• [Task details]: Starting at the line that contains "(836, 182) = (455, 365): none -> brown car" and stopping after the line that contains "(518, 117) = (266, 298): black", transcribe the listing below exactly; do not include any pictures.

:::

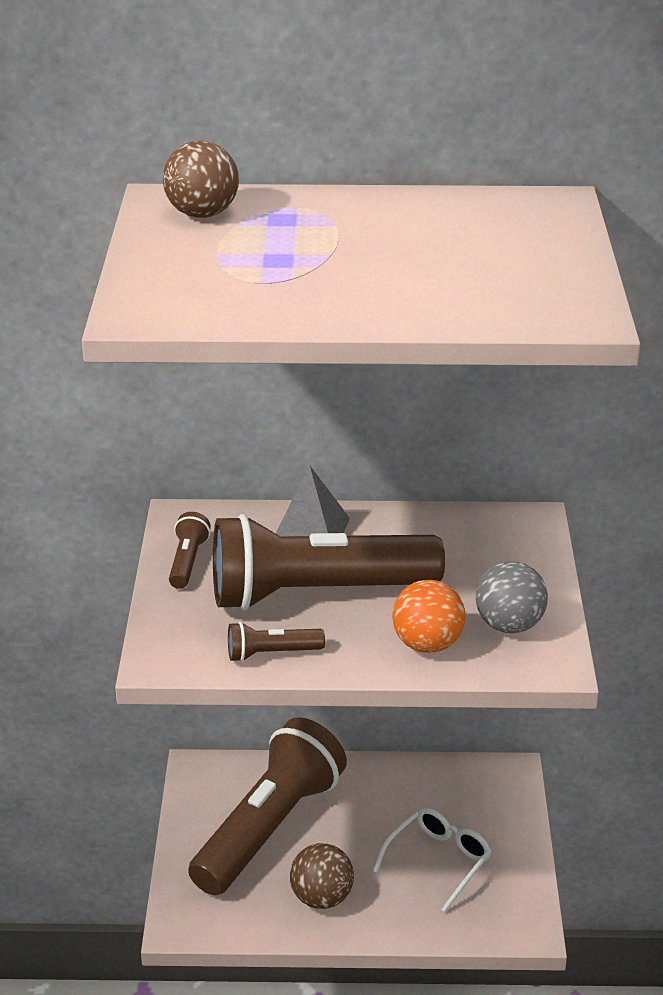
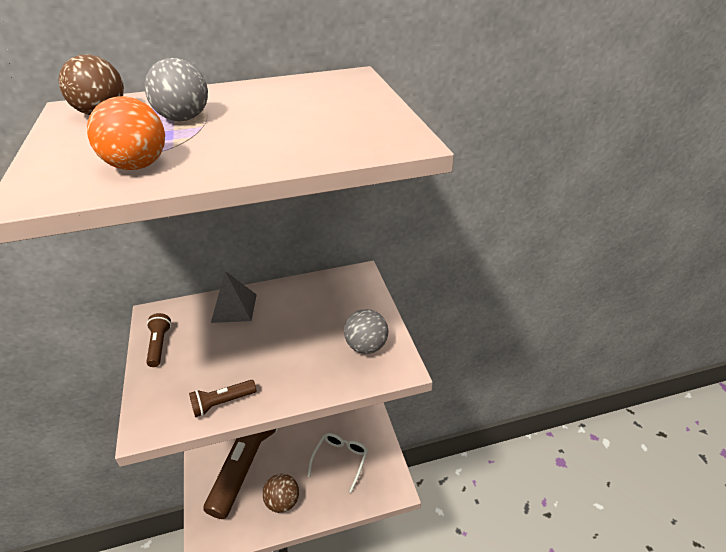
camera: 15 degrees left, 5 degrees up
(308, 239) = (184, 119): none -> grey ball
(316, 593) = (245, 350): brown flashlight -> none
(427, 644) = (321, 372): orange ball -> orange ball (137, 166)

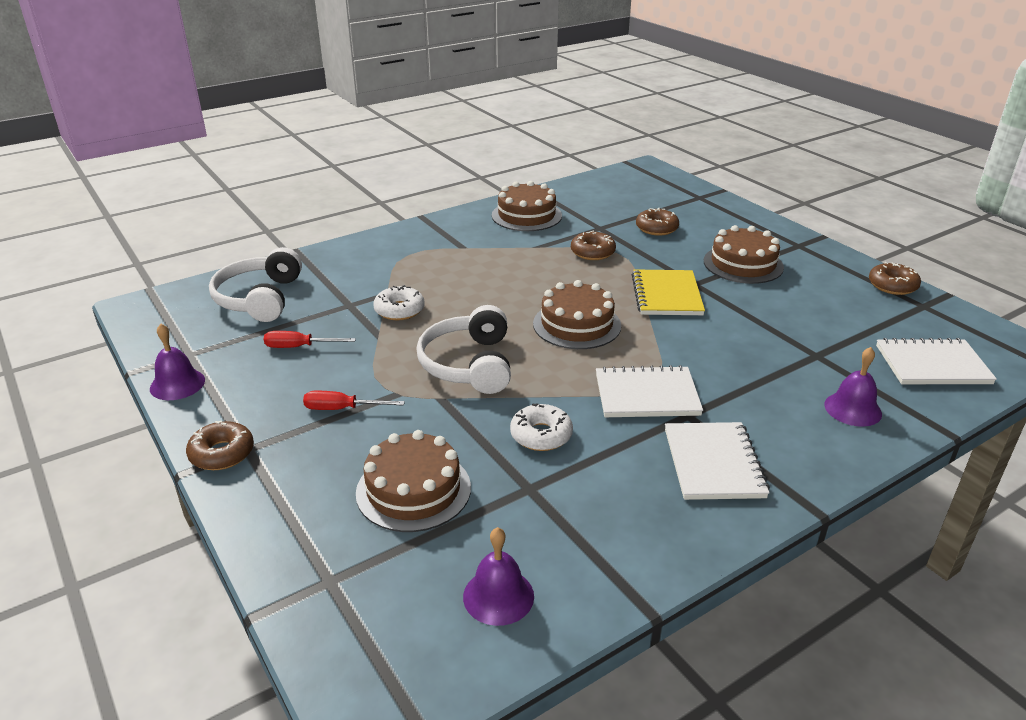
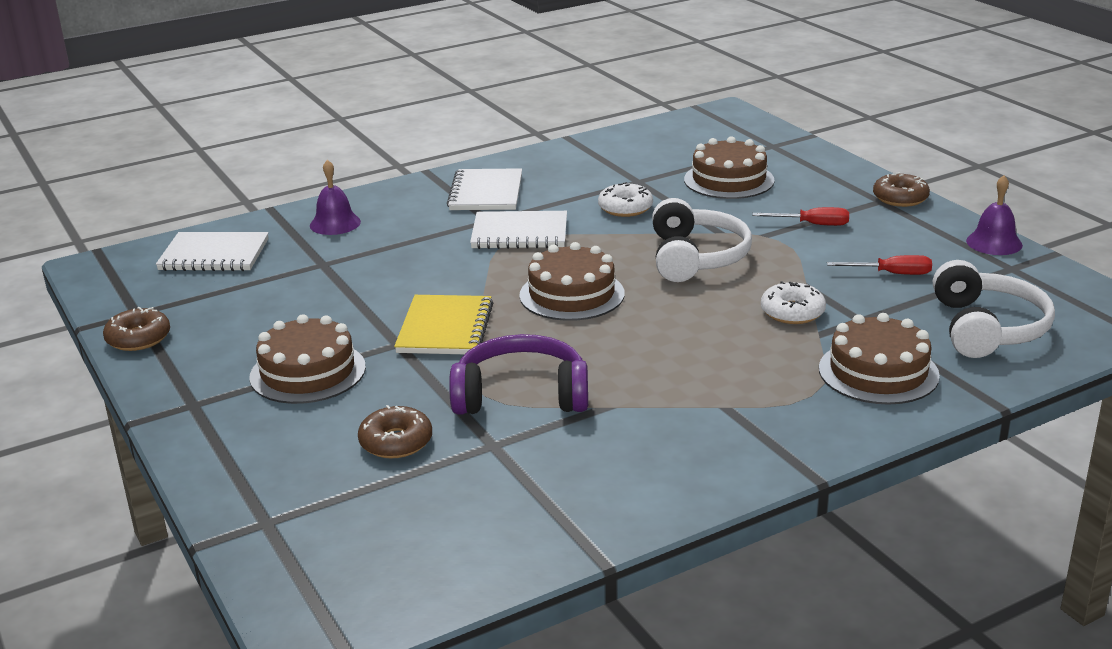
camera: 175 degrees left, 5 degrees down
(498, 596) = (661, 141): purple bell -> none
(526, 215) = (618, 476): brown cake -> brown cake (878, 372)
(592, 252) = (521, 395): brown donut -> purple headphones

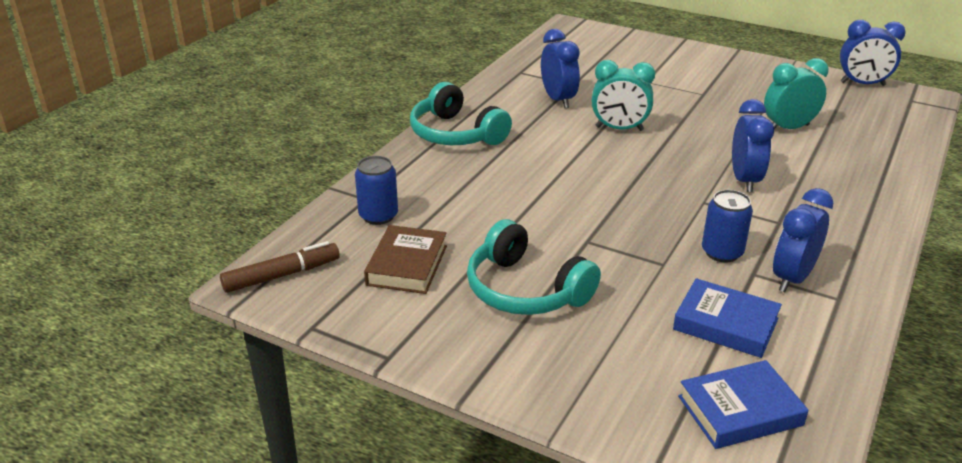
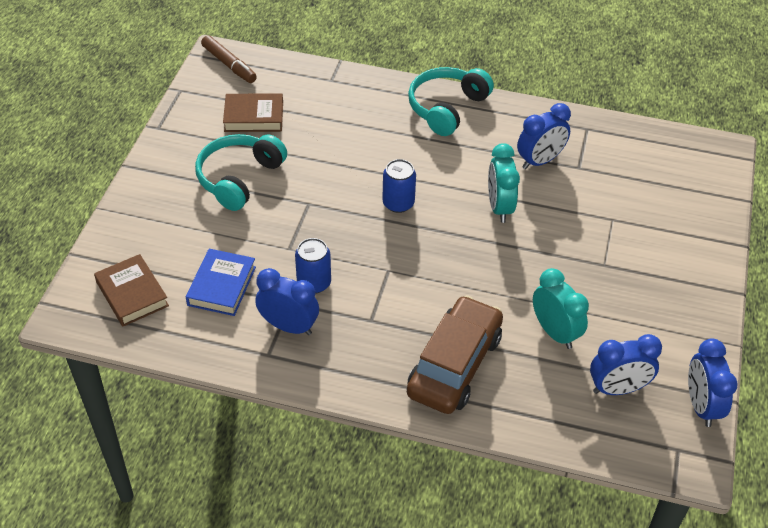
camera: 75 degrees right, 15 degrees up
(378, 216) = (310, 91): blue can -> blue can (398, 203)
(740, 411) = (132, 294): blue book -> brown book
(744, 180) = (435, 297): blue clock -> blue clock (617, 389)
(836, 182) = (455, 365): none -> brown car

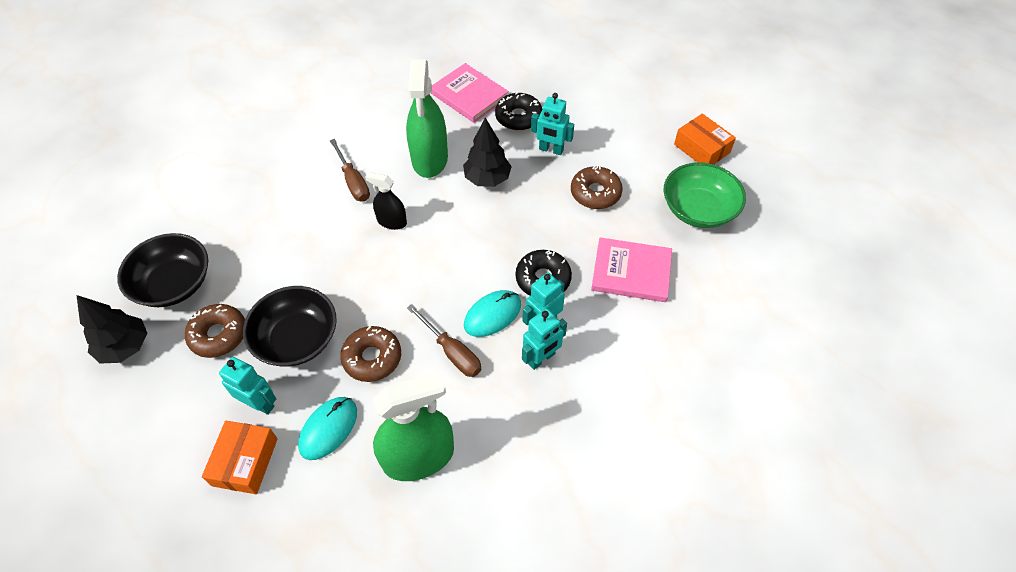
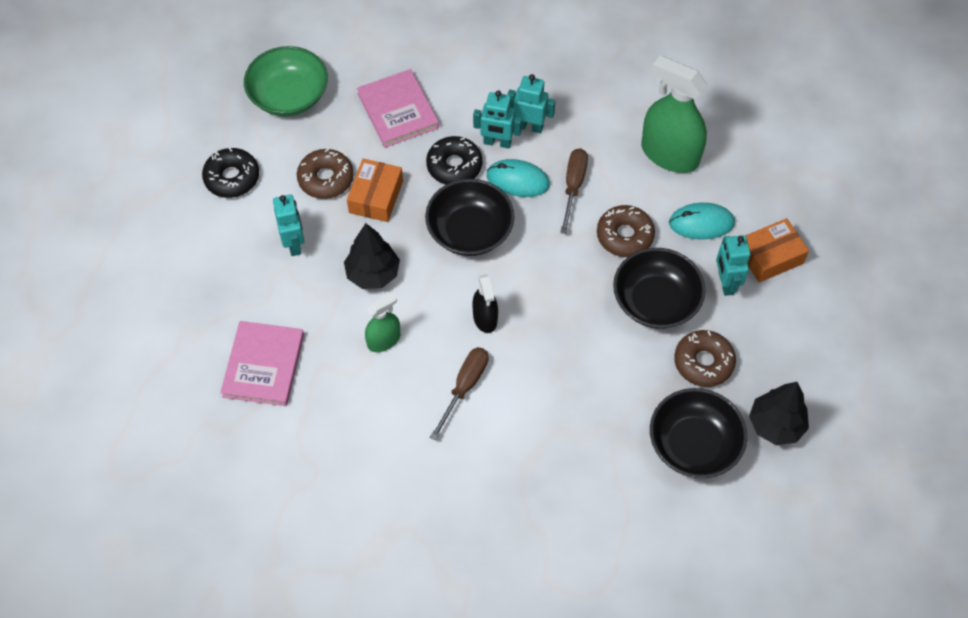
camera: 125 degrees left, 5 degrees up
(430, 159) = (384, 340): green spray bottle -> green spray bottle, size x0.53
(472, 254) = (470, 231): none -> black bowl
(518, 117) = (266, 298): black donut -> black donut (232, 178)
(701, 148) = (204, 125): orange box -> orange box (376, 197)

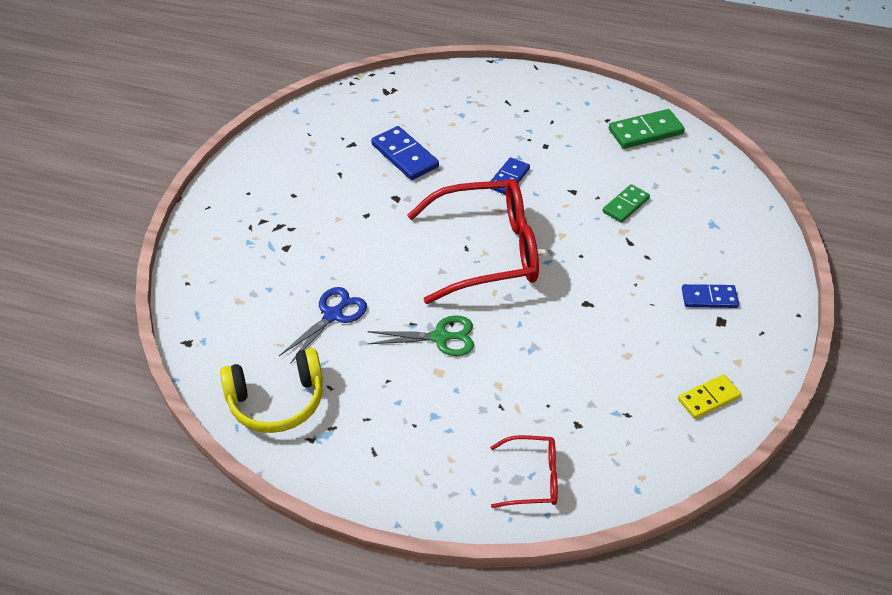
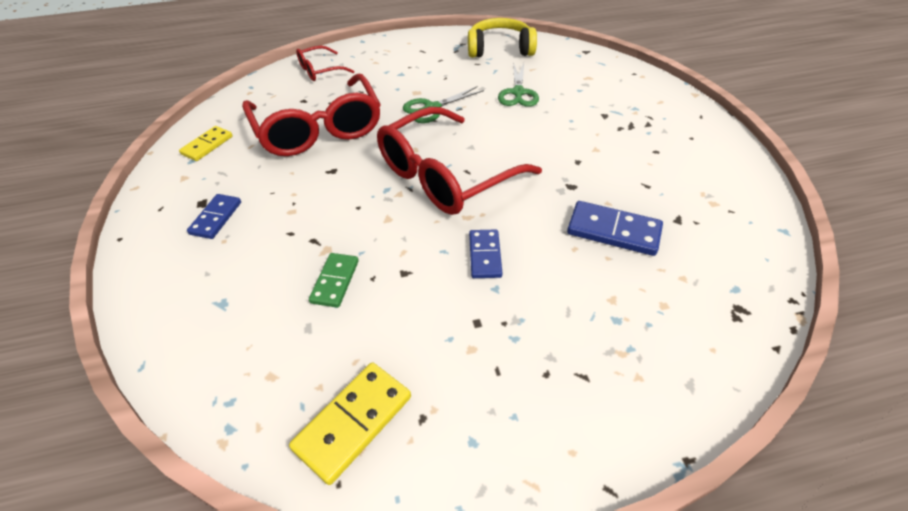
camera: 150 degrees right, 0 degrees up
(277, 401) = (500, 49): yellow headphones -> yellow headphones turned 45 degrees clockwise
(333, 315) = (518, 92): blue scissors -> green scissors
(578, 365) = (318, 129): none -> red glasses
(645, 132) = (353, 422): green domino -> yellow domino
(709, 298) = (216, 218): blue domino -> blue domino turned 45 degrees counterclockwise

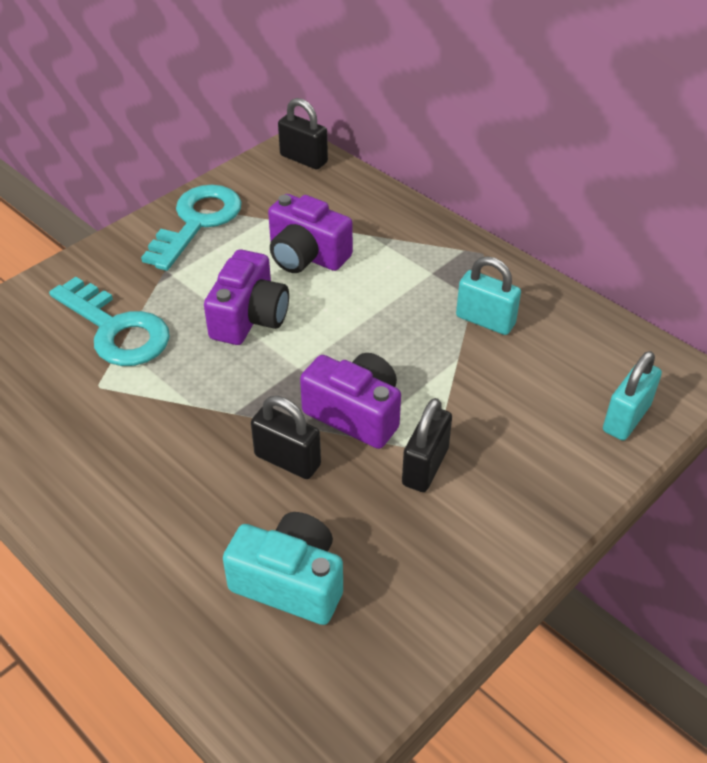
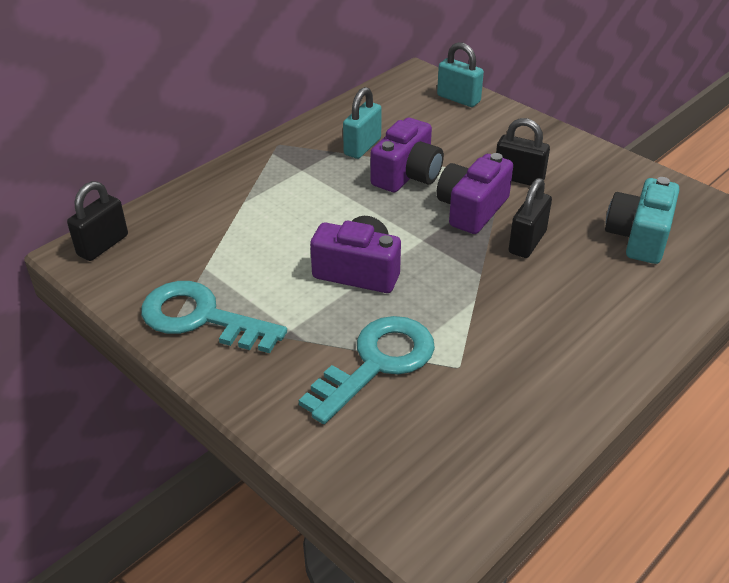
camera: 90 degrees left, 5 degrees down
(306, 255) = (270, 239): purple camera -> purple camera (407, 175)

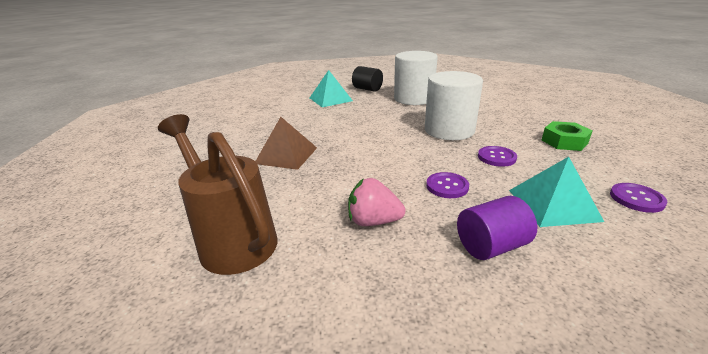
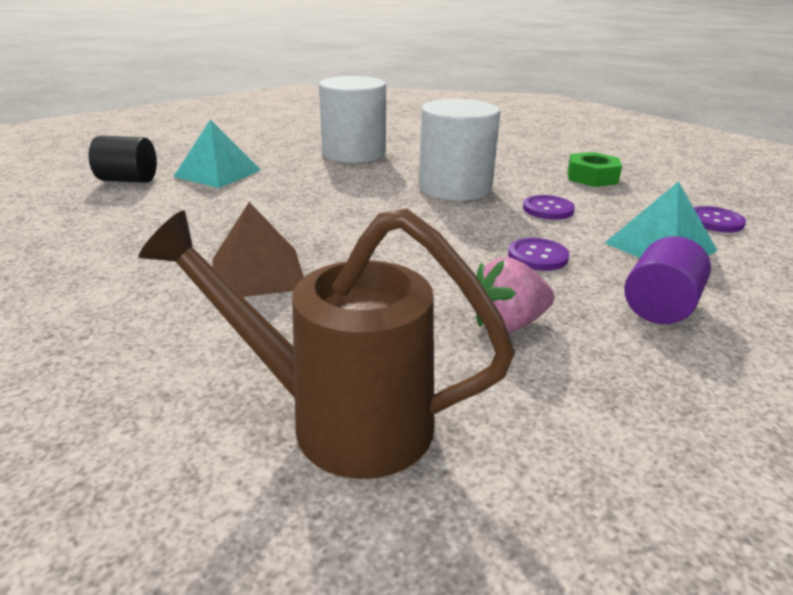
camera: 35 degrees left, 0 degrees up
(367, 89) = (262, 149): black cylinder -> black cylinder (128, 180)

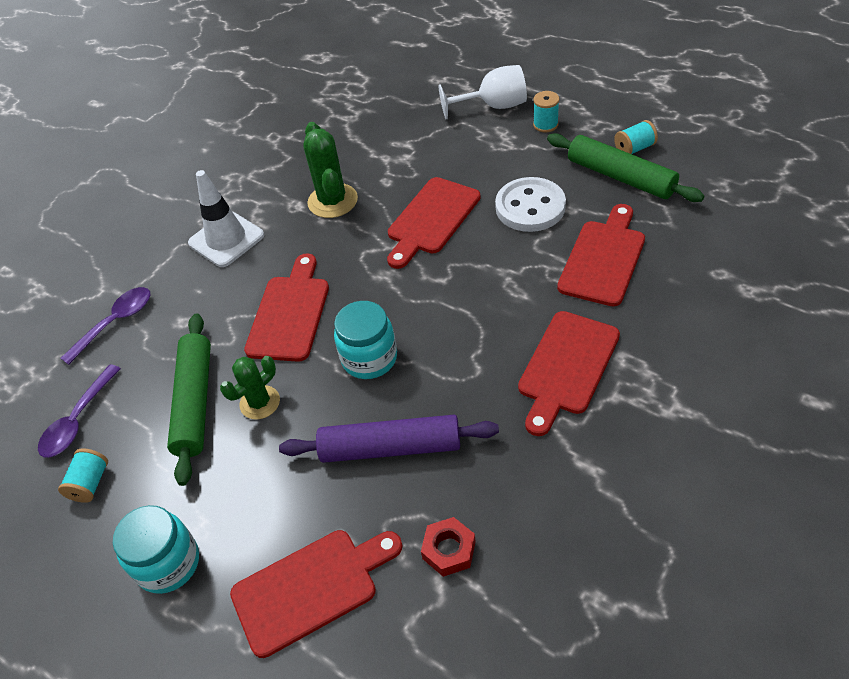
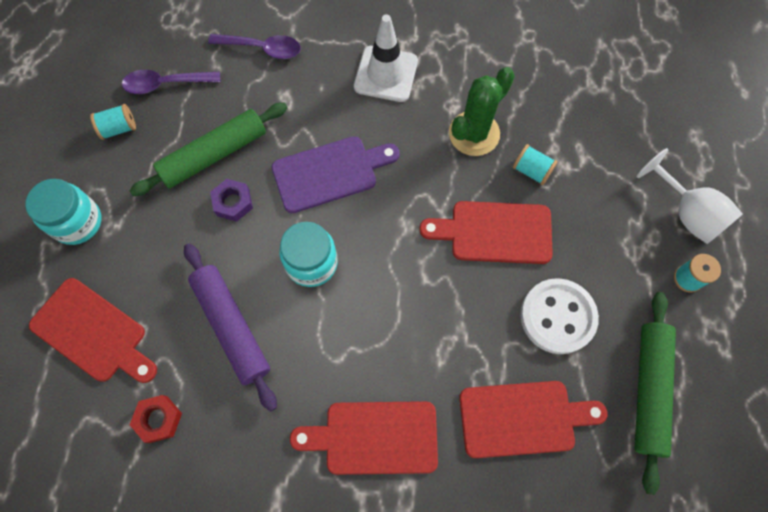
camera: 55 degrees right, 20 degrees up
(260, 402) = (233, 202): green cactus -> purple nut
(289, 313) = (329, 173): red cutting board -> purple cutting board
(634, 149) = (701, 387): turquoise spool -> turquoise spool (531, 171)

:::

• [Exercise answer]:
(836, 182) = (455, 365): none -> brown car

camera: 125 degrees left, 5 degrees up
(430, 159) = (384, 340): green spray bottle -> green spray bottle, size x0.53
(472, 254) = (470, 231): none -> black bowl
(518, 117) = (266, 298): black donut -> black donut (232, 178)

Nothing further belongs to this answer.